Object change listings
----

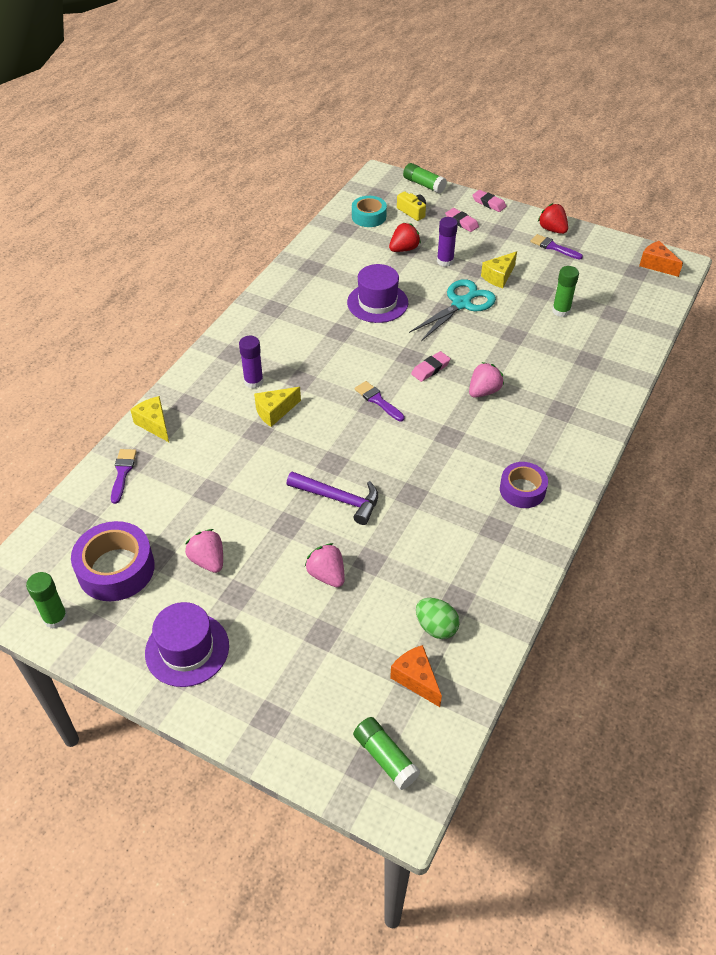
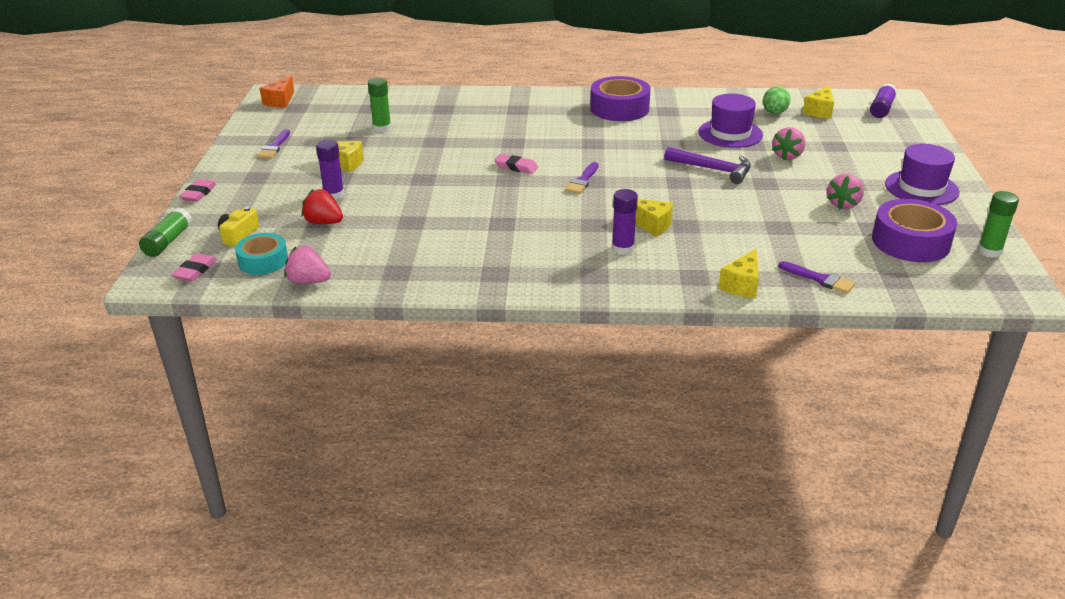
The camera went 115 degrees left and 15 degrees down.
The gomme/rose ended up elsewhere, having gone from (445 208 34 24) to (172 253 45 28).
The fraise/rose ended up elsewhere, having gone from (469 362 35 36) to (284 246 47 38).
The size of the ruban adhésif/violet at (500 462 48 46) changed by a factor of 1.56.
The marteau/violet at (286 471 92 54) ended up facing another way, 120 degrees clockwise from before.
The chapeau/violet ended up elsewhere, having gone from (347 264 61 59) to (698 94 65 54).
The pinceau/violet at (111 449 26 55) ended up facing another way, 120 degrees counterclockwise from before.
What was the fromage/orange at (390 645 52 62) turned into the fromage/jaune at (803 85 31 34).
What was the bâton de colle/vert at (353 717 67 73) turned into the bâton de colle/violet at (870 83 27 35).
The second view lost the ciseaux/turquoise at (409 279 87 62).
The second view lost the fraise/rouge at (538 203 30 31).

----

**PROBLEM REQUIREMENTS:**
Restate each entry word for word. Omit every picture.

**OUTPUT OF THE EXERCISE:**
The camera went 115 degrees left and 15 degrees down.
The gomme/rose ended up elsewhere, having gone from (445 208 34 24) to (172 253 45 28).
The fraise/rose ended up elsewhere, having gone from (469 362 35 36) to (284 246 47 38).
The size of the ruban adhésif/violet at (500 462 48 46) changed by a factor of 1.56.
The marteau/violet at (286 471 92 54) ended up facing another way, 120 degrees clockwise from before.
The chapeau/violet ended up elsewhere, having gone from (347 264 61 59) to (698 94 65 54).
The pinceau/violet at (111 449 26 55) ended up facing another way, 120 degrees counterclockwise from before.
What was the fromage/orange at (390 645 52 62) turned into the fromage/jaune at (803 85 31 34).
What was the bâton de colle/vert at (353 717 67 73) turned into the bâton de colle/violet at (870 83 27 35).
The second view lost the ciseaux/turquoise at (409 279 87 62).
The second view lost the fraise/rouge at (538 203 30 31).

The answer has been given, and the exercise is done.